What you will do >> Starting at the line with "pos1: centre", retype every line through the end of the listing exactly as written, and nothing before it.

Dataset >>
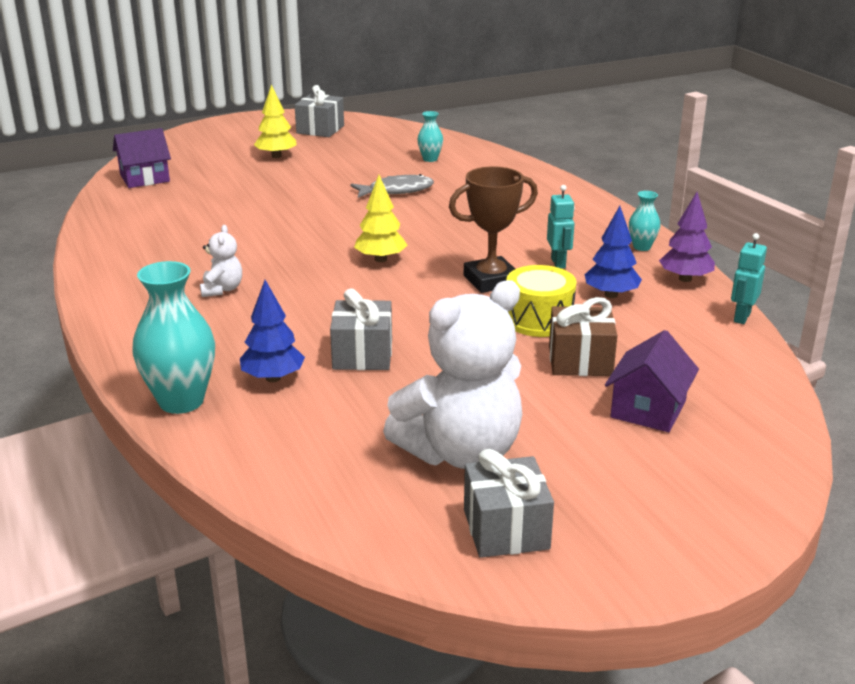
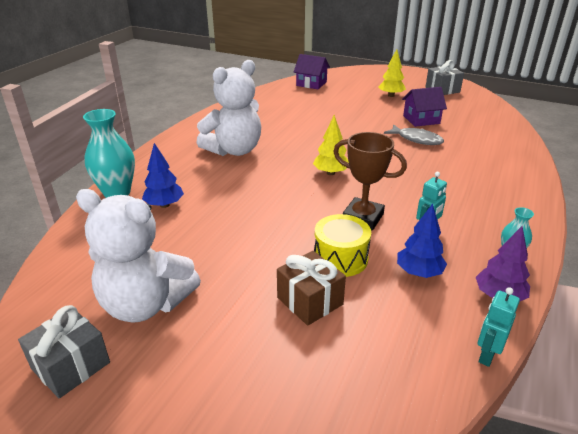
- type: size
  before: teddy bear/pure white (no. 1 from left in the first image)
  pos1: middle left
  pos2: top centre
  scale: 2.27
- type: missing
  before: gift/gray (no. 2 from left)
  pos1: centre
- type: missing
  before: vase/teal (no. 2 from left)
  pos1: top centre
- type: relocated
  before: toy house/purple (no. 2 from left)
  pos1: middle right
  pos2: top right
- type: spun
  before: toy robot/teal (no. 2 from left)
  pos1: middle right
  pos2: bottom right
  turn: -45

Solution to the exercise >>
  pos1: centre
- type: missing
  before: vase/teal (no. 2 from left)
  pos1: top centre
- type: relocated
  before: toy house/purple (no. 2 from left)
  pos1: middle right
  pos2: top right
- type: spun
  before: toy robot/teal (no. 2 from left)
  pos1: middle right
  pos2: bottom right
  turn: -45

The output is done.